### Work task
Find every line in the records below that contains the word "white", and copy each such line.

** Supplied entries follows **

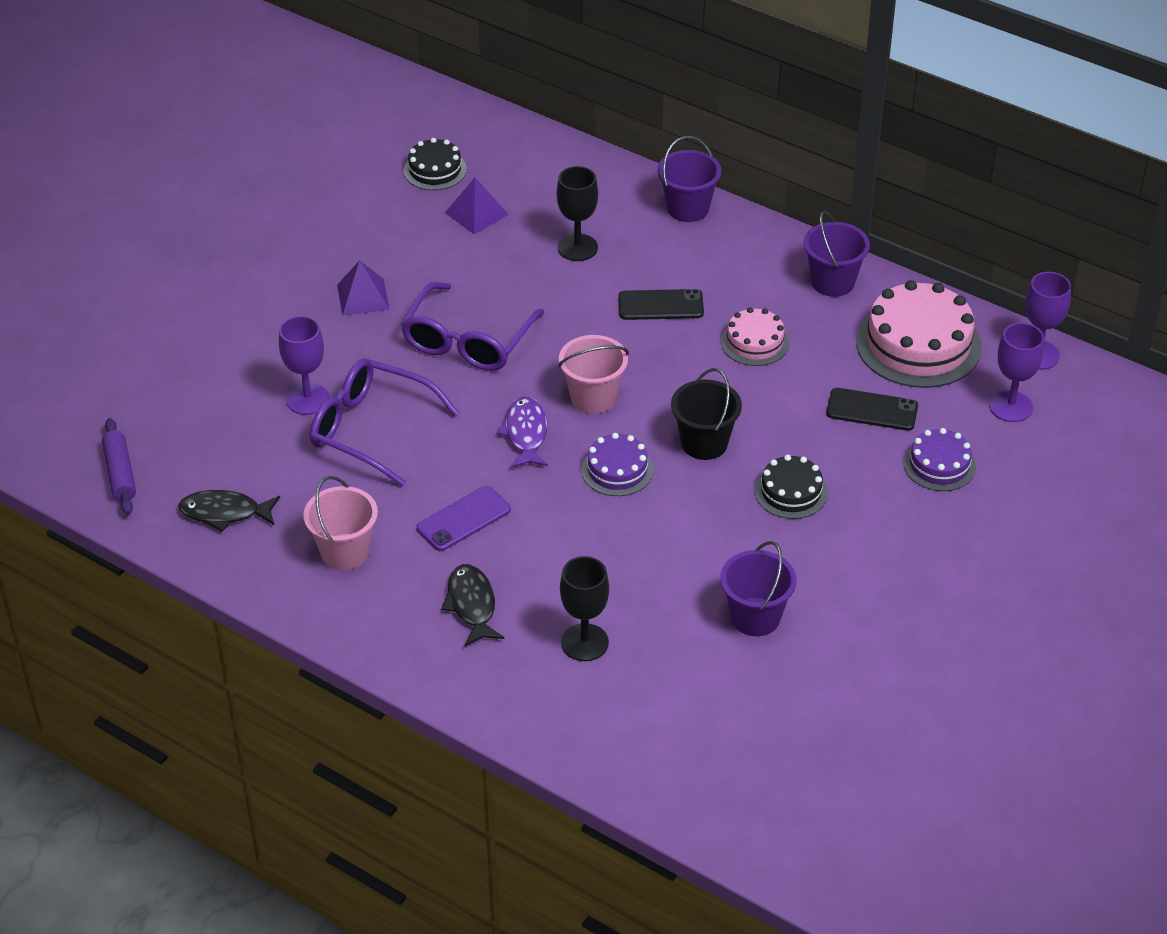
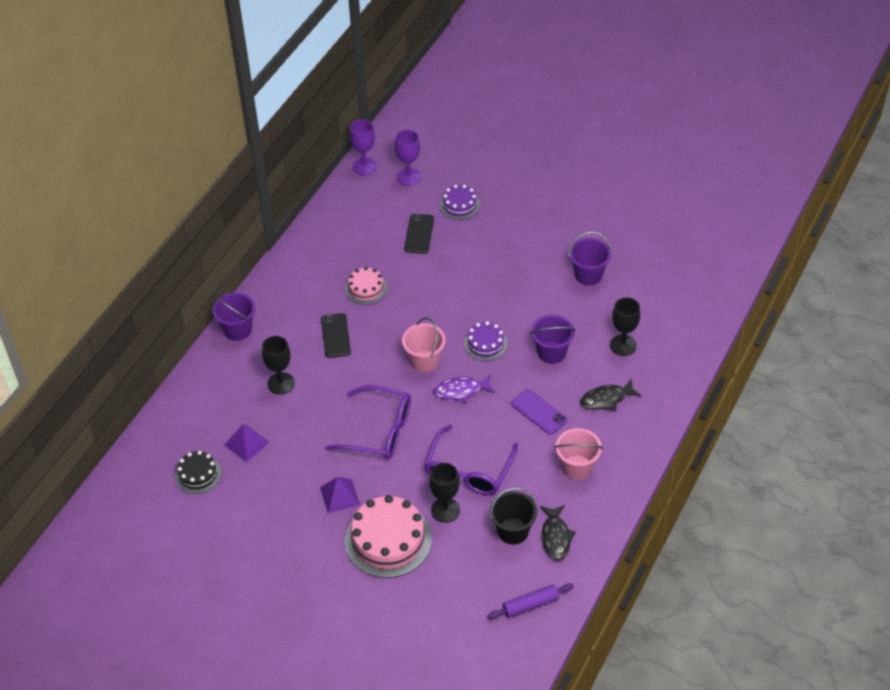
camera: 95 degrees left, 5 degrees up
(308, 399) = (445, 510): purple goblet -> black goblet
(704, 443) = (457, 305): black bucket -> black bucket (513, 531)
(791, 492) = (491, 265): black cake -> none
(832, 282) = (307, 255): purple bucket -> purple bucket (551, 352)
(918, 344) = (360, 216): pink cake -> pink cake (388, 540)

** End of Supplied entries **
** Supplied entries follows **

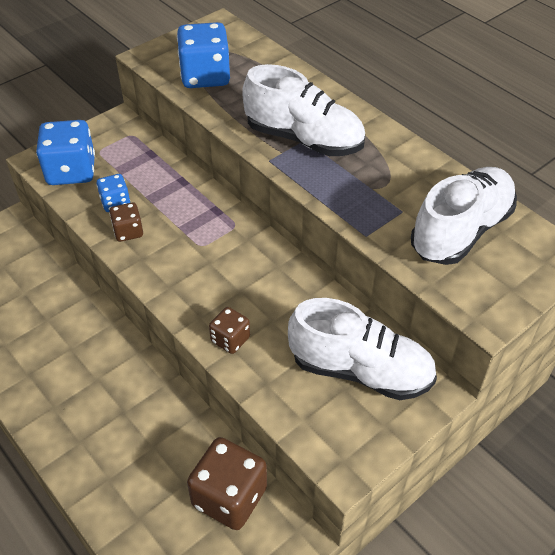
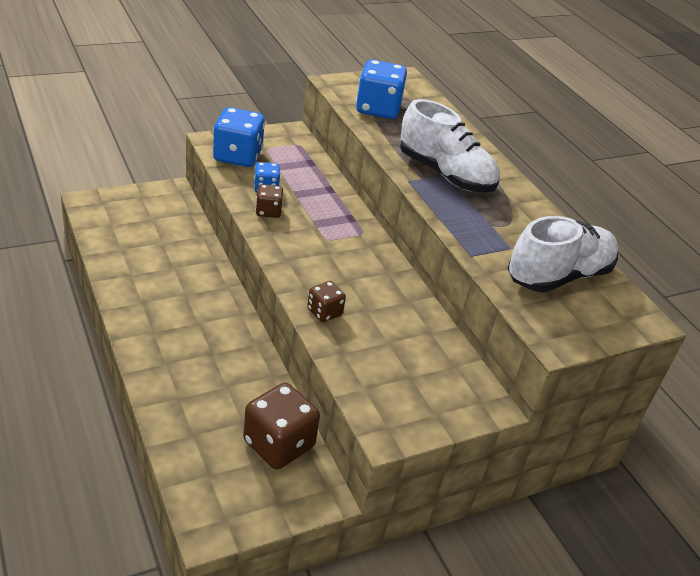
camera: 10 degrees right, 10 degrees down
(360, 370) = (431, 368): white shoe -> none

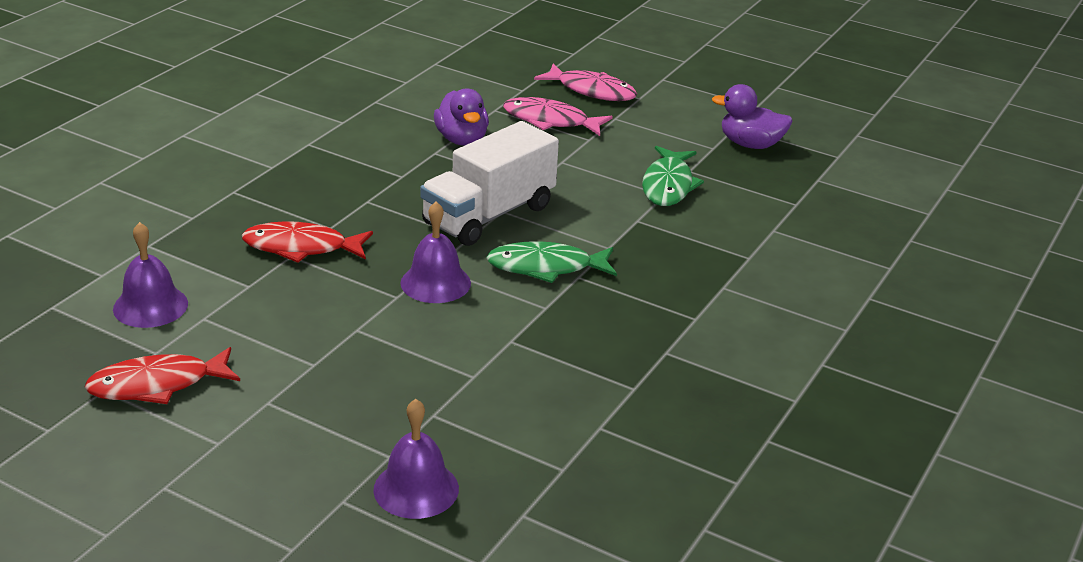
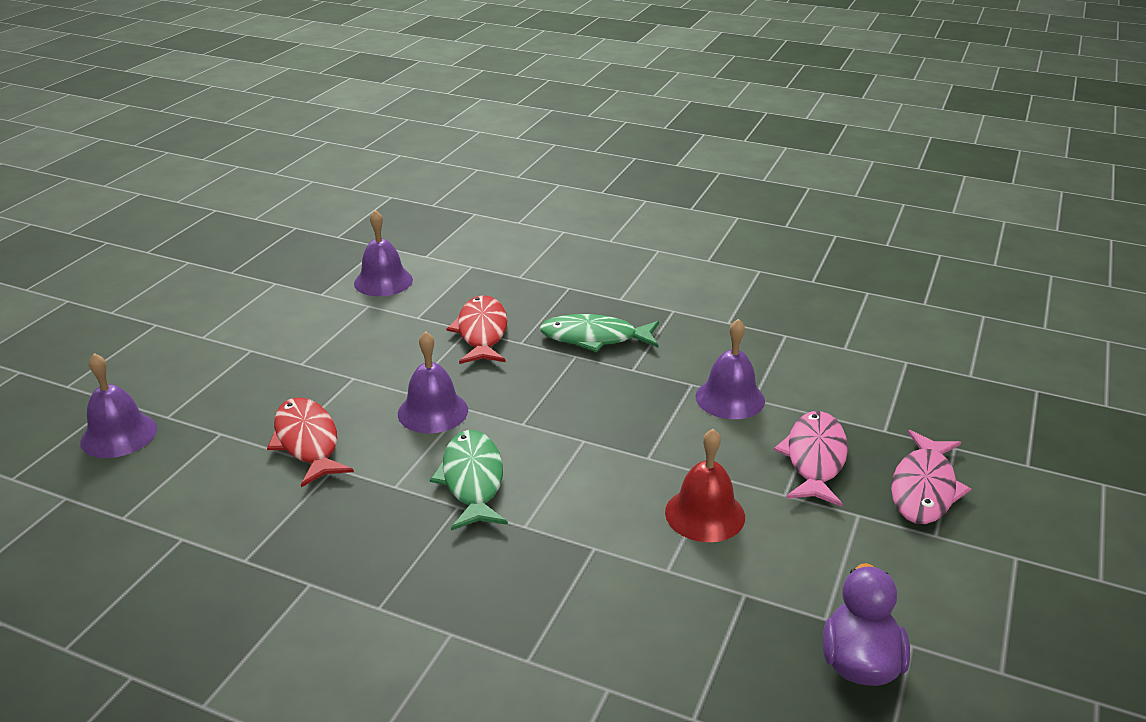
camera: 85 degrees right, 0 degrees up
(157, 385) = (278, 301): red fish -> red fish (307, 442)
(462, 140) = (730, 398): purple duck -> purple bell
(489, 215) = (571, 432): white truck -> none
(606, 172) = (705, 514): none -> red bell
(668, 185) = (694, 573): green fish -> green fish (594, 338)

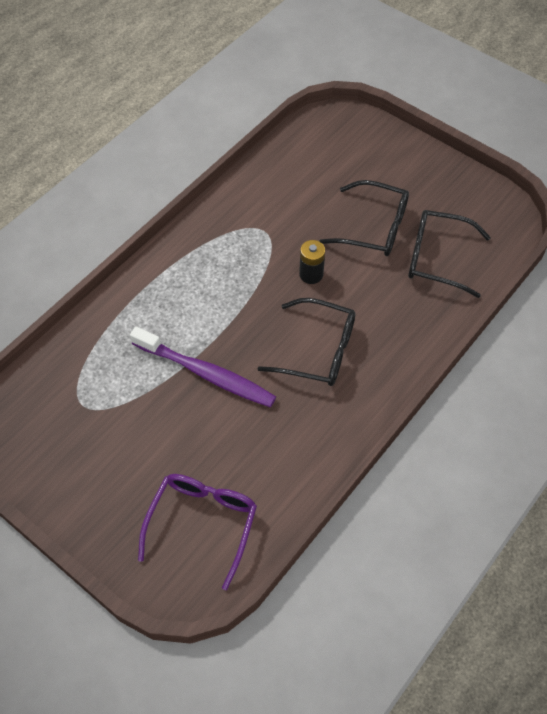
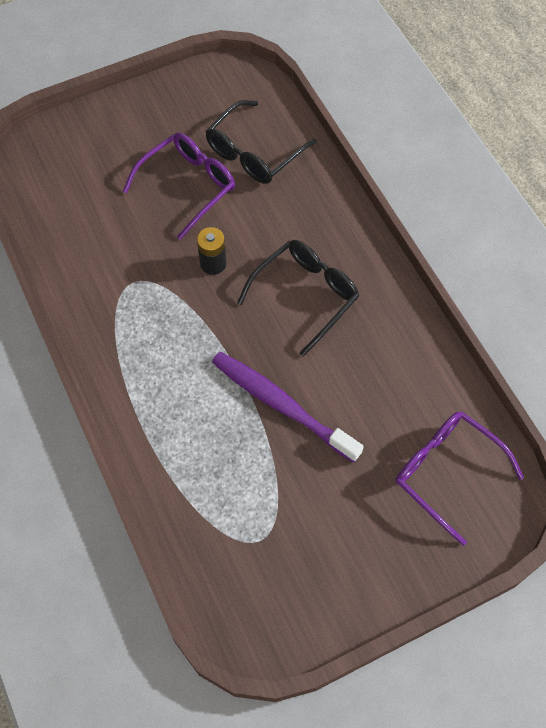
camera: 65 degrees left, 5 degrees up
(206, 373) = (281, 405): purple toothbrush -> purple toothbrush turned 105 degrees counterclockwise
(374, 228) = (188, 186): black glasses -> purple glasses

** End of Supplied entries **

### Response box
(360, 370) = (431, 368): white shoe -> none
(489, 215) = (571, 432): white truck -> none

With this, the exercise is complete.